**Supplied records**
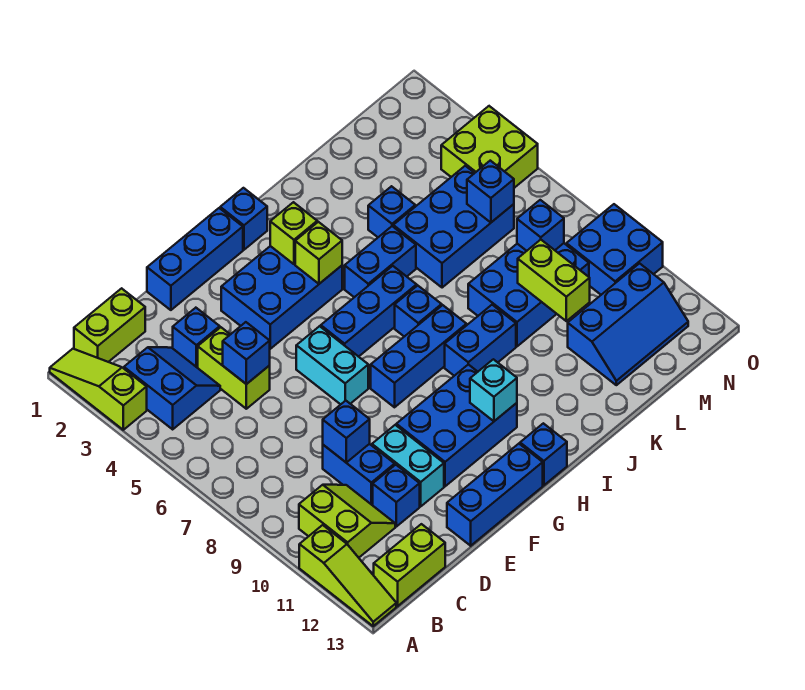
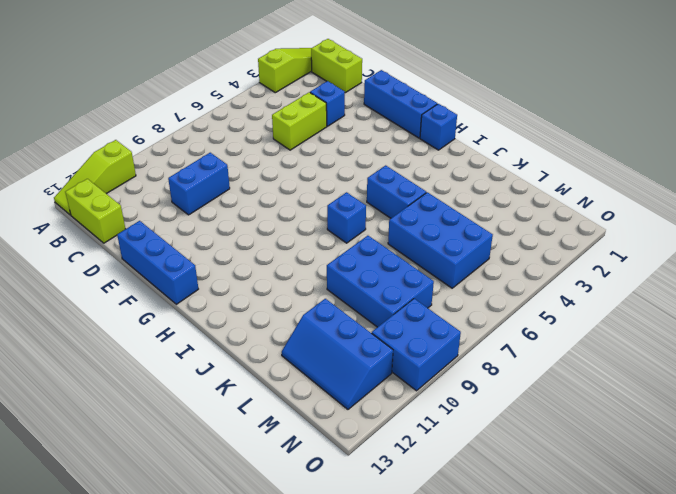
none -> blue 2x2 slope [124,347,220,429]
none -> lime 2x2 slope [299,485,395,558]
none -> blue 1x1 brick [373,465,420,527]
none -> cyan 1x2 brick [372,425,444,506]

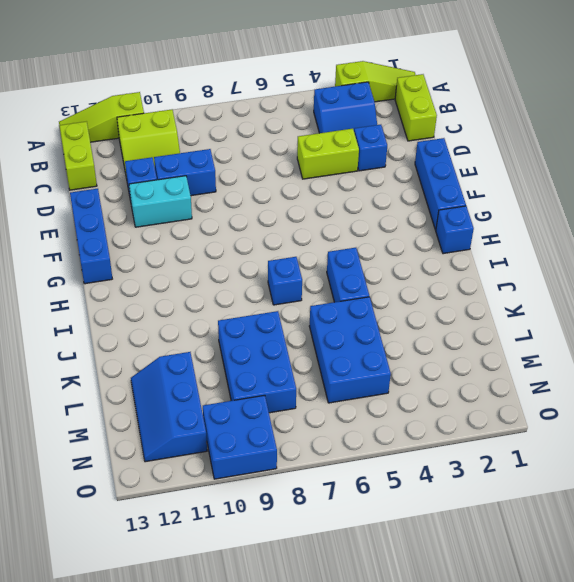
none -> blue 2x3 brick [221,246,342,349]
none -> cyan 1x2 brick [296,326,368,404]
none -> blue 2x3 brick [396,364,517,486]
none -> blue 1x3 brick [321,266,417,357]

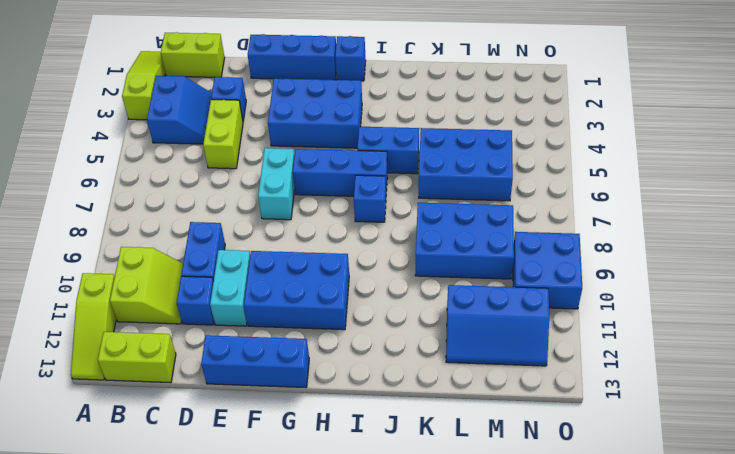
none -> blue 1x3 brick [371,305,467,407]
none -> blue 1x1 brick [520,423,567,485]
none -> blue 1x2 brick [445,305,516,376]
none -> blue 1x1 brick [368,186,415,237]

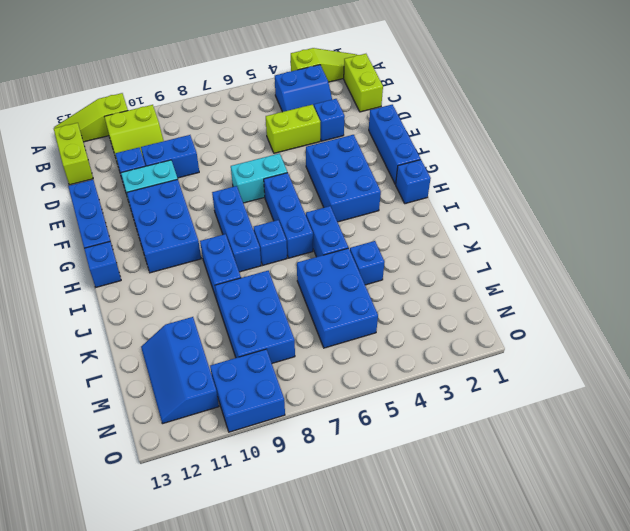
none -> lime 2x2 brick [441,106,538,188]
none -> blue 1x1 brick [223,322,270,384]
none -> blue 1x1 brick [323,401,370,462]
none -> lime 1x1 brick [270,202,317,264]

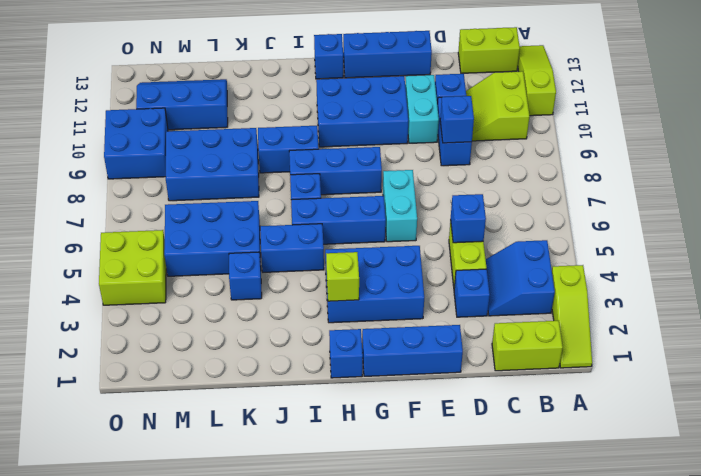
none -> lime 1x1 brick [295,222,342,284]
none -> cyan 1x1 brick [470,359,517,421]
none -> lime 1x2 brick [518,240,590,321]
none -> blue 1x1 brick [467,161,514,223]

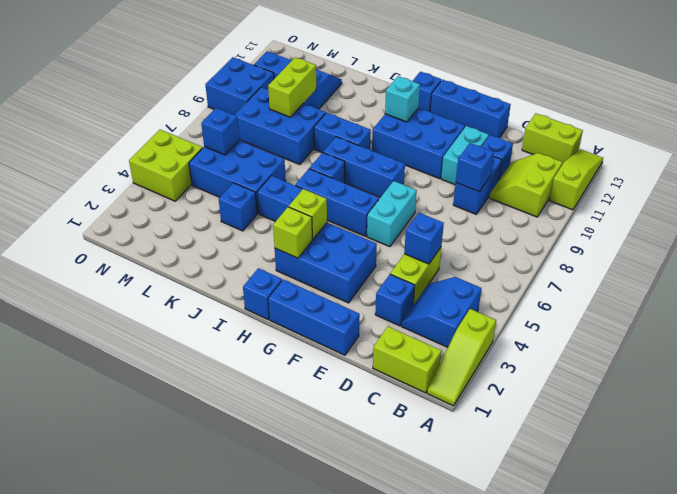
none -> blue 1x1 brick [517,200,564,251]

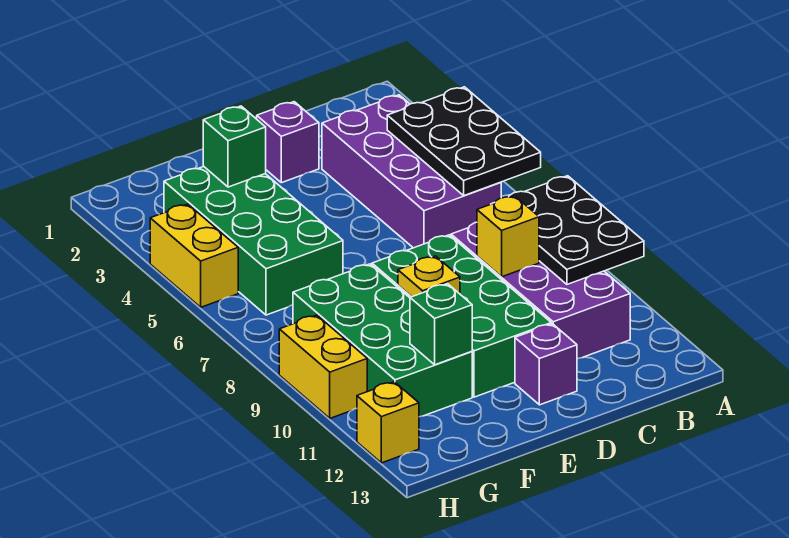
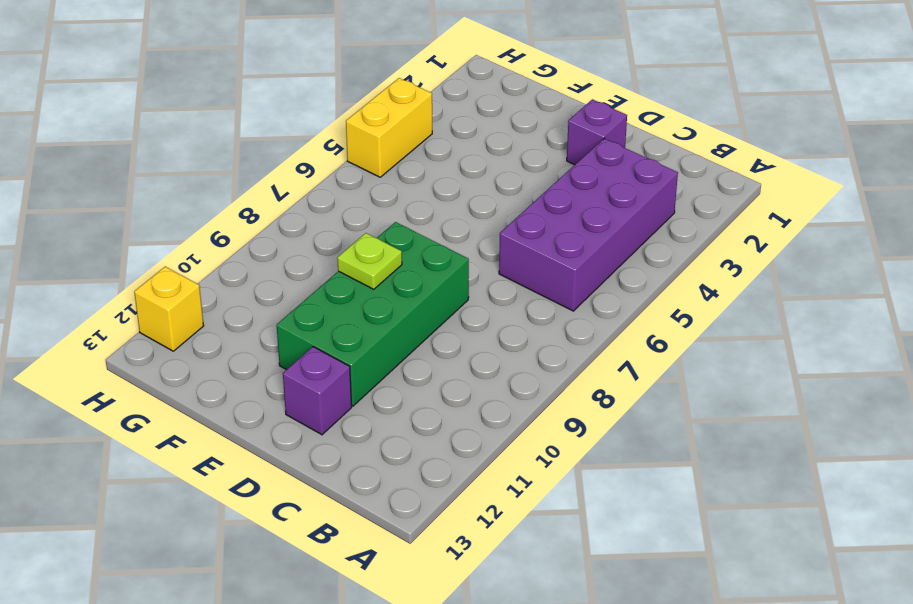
lime 1x1 plate [337,233,402,289] -> yellow 1x1 plate [398,256,460,297]
none -> purple 2x4 brick [451,222,630,359]
none -> green 2x4 brick [164,167,343,315]
none -> green 2x4 brick [293,264,472,417]

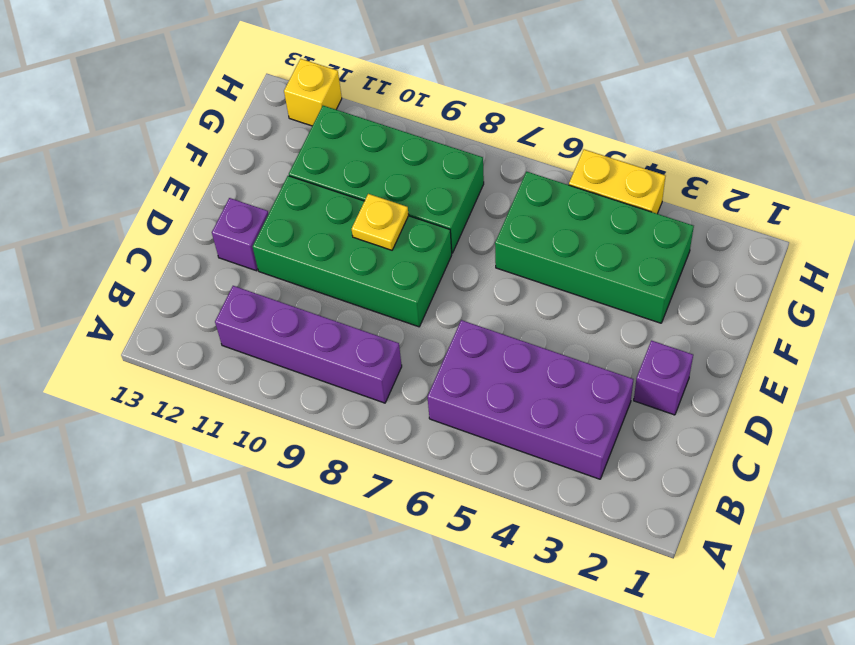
purple 1x4 brick [215,286,402,403] -> purple 2x4 brick [451,222,630,359]
none -> yellow 1x2 brick [279,315,367,418]
none -> black 2x3 plate [387,87,541,195]
none -> black 2x3 plate [492,176,644,284]

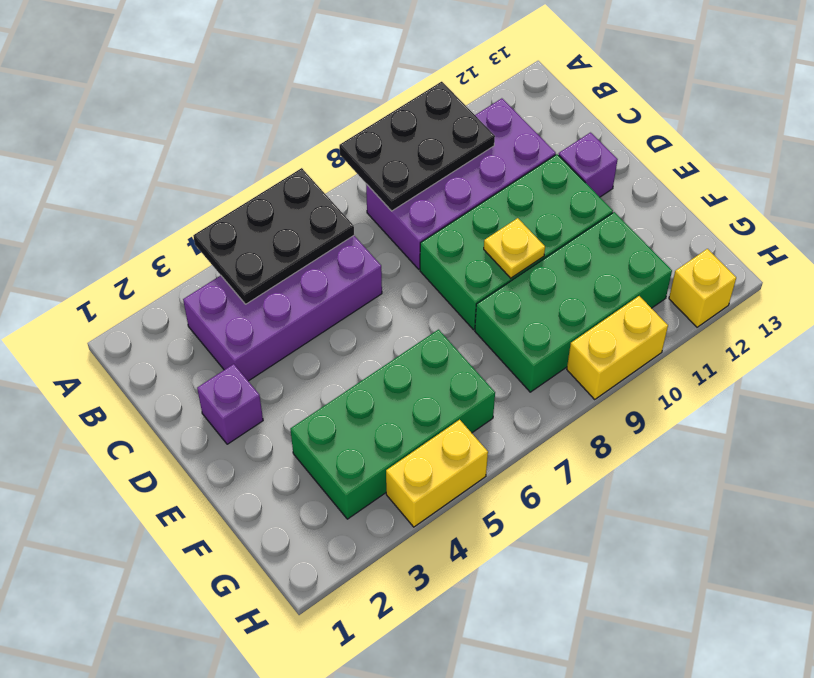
none -> yellow 1x1 brick [477,196,539,277]
none -> green 1x1 brick [203,106,266,187]
none -> green 1x1 brick [410,284,472,365]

**What you have to do**
Starting at the line above with "none -> blue 2x3 brick [221,246,342,349]", output every line exactly up to and including the line with "none -> green 2x4 brick [293,264,472,417]", but none of the pictures.

**Exercise solution**
none -> blue 2x3 brick [221,246,342,349]
none -> cyan 1x2 brick [296,326,368,404]
none -> blue 2x3 brick [396,364,517,486]
none -> blue 1x3 brick [321,266,417,357]

none -> blue 1x3 brick [371,305,467,407]
none -> blue 1x1 brick [520,423,567,485]
none -> blue 1x2 brick [445,305,516,376]
none -> blue 1x1 brick [368,186,415,237]

none -> lime 2x2 brick [441,106,538,188]
none -> blue 1x1 brick [223,322,270,384]
none -> blue 1x1 brick [323,401,370,462]
none -> lime 1x1 brick [270,202,317,264]

none -> lime 1x1 brick [295,222,342,284]
none -> cyan 1x1 brick [470,359,517,421]
none -> lime 1x2 brick [518,240,590,321]
none -> blue 1x1 brick [467,161,514,223]

none -> blue 1x1 brick [517,200,564,251]

lime 1x1 plate [337,233,402,289] -> yellow 1x1 plate [398,256,460,297]
none -> purple 2x4 brick [451,222,630,359]
none -> green 2x4 brick [164,167,343,315]
none -> green 2x4 brick [293,264,472,417]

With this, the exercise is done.